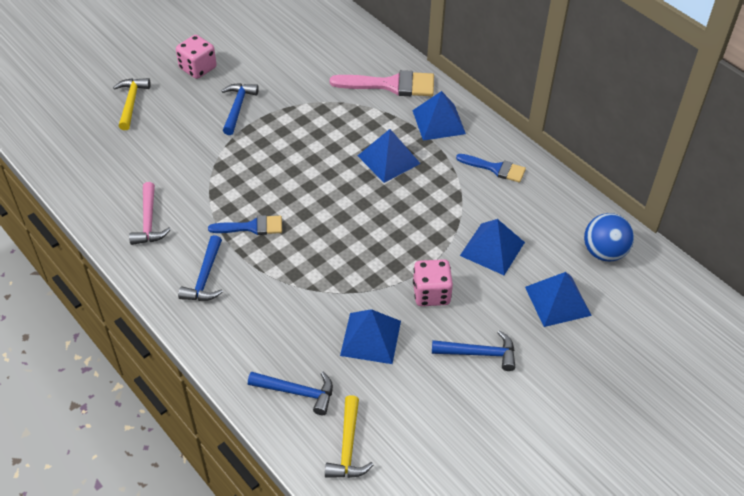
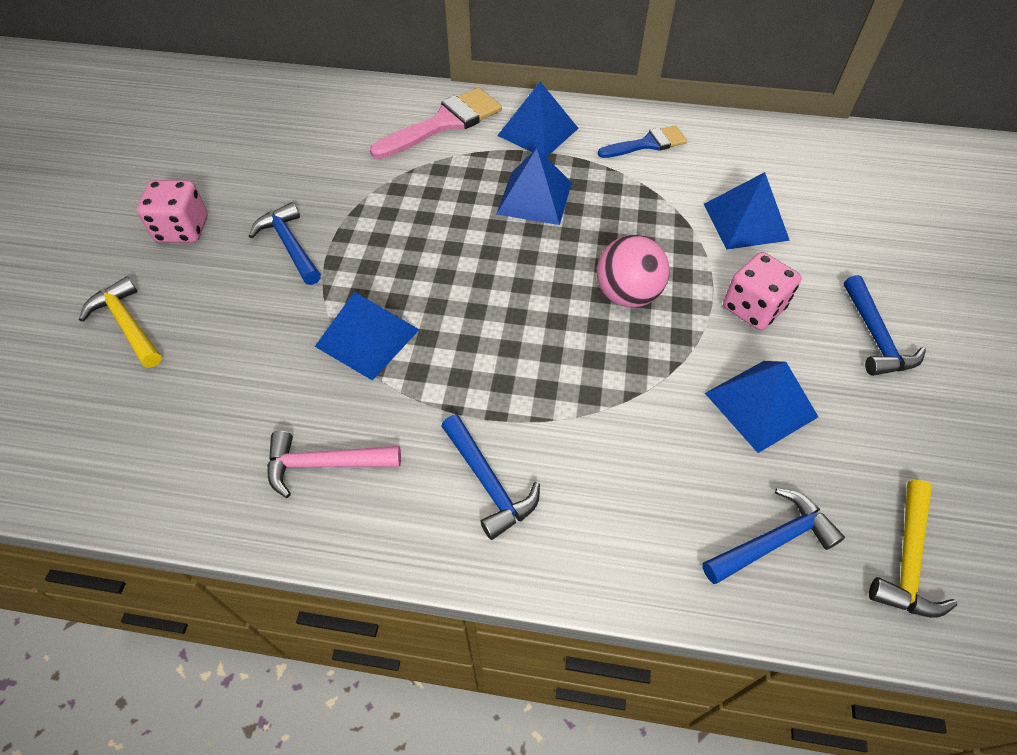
camera: 40 degrees left, 5 degrees up
pink hammer [129,182,171,245] -> pink hammer turned 135 degrees clockwise [267,431,401,498]
blue brush [208,215,282,235] -> none
yellow hammer [325,395,373,478] -> yellow hammer turned 60 degrees clockwise [869,480,957,617]
blue hammer [432,330,515,371] -> blue hammer turned 120 degrees clockwise [844,275,926,376]
blue pyramid [525,272,592,327] -> blue pyramid moved to [315,292,419,381]
blue ball [584,213,634,262] -> none
none -> pink ball [597,235,670,308]

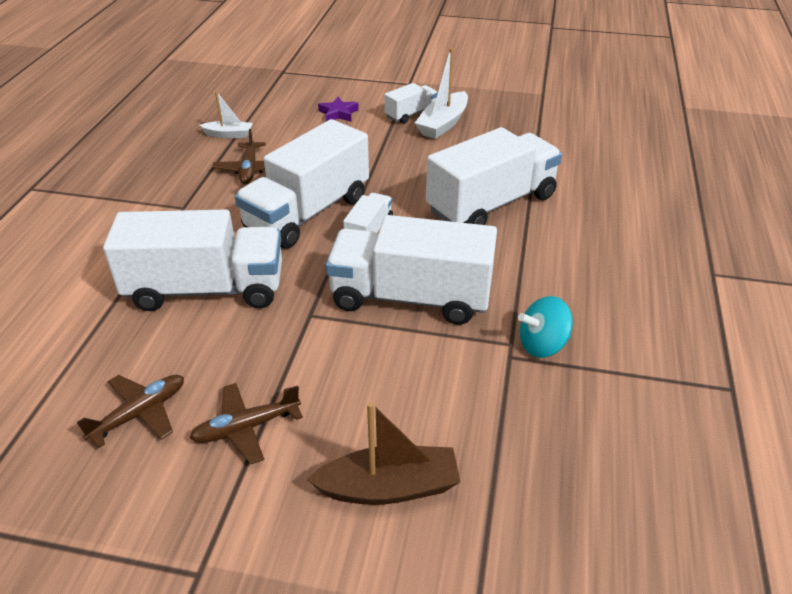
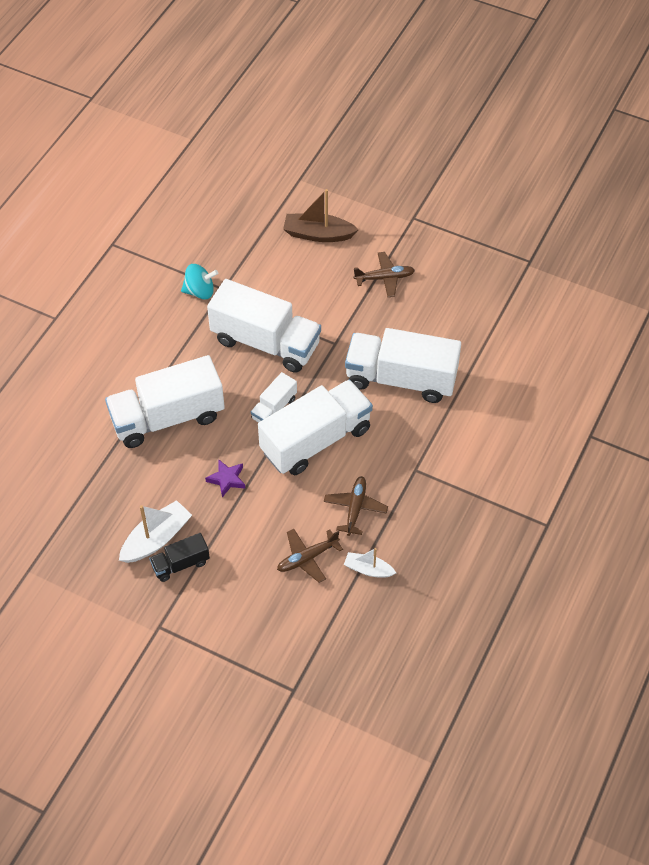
camera: 165 degrees left, 15 degrees up
brown plane [77,375,184,448] -> brown plane moved to [277,529,343,583]
purple star [318,97,359,122] -> purple star moved to [205,459,245,497]
white truck [384,83,438,124] -> black truck [149,533,210,582]

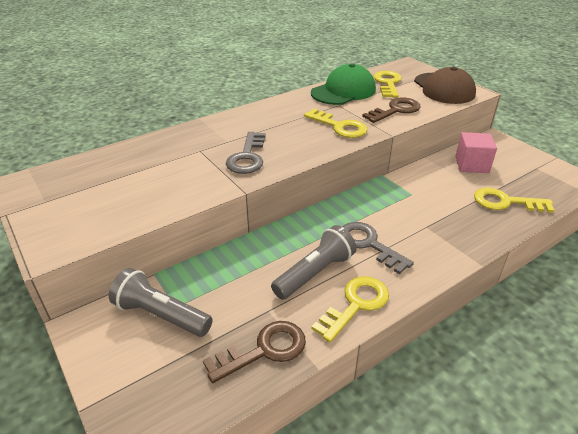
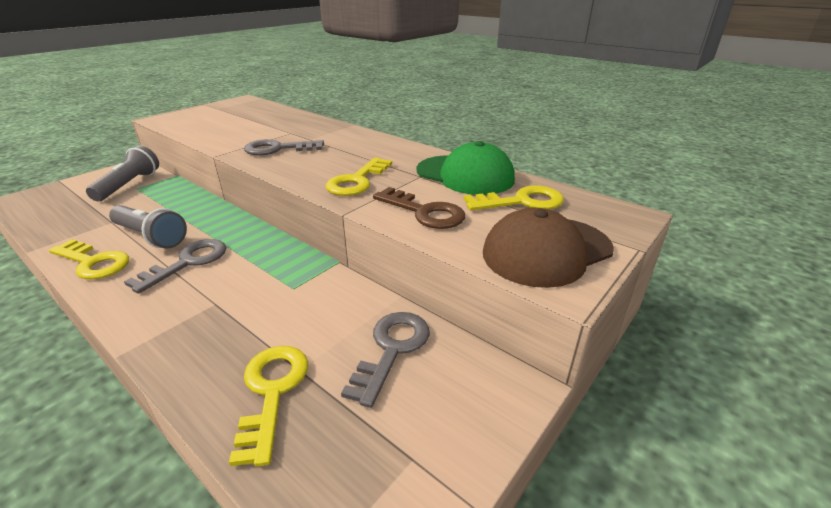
camera: 75 degrees right, 5 degrees down
brown key [203,321,306,383] -> none
pink cube [455,132,497,173] -> grey key [341,312,430,408]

▬▬▬▬▬▬▬▬▬▬

■ **What you are asked to do**
Copy all records exactly, no images.

■ **Answer**
camera: 40 degrees left, 5 degrees up
pink hammer [129,182,171,245] -> pink hammer turned 135 degrees clockwise [267,431,401,498]
blue brush [208,215,282,235] -> none
yellow hammer [325,395,373,478] -> yellow hammer turned 60 degrees clockwise [869,480,957,617]
blue hammer [432,330,515,371] -> blue hammer turned 120 degrees clockwise [844,275,926,376]
blue pyramid [525,272,592,327] -> blue pyramid moved to [315,292,419,381]
blue ball [584,213,634,262] -> none
none -> pink ball [597,235,670,308]

camera: 165 degrees left, 15 degrees up
brown plane [77,375,184,448] -> brown plane moved to [277,529,343,583]
purple star [318,97,359,122] -> purple star moved to [205,459,245,497]
white truck [384,83,438,124] -> black truck [149,533,210,582]

camera: 75 degrees right, 5 degrees down
brown key [203,321,306,383] -> none
pink cube [455,132,497,173] -> grey key [341,312,430,408]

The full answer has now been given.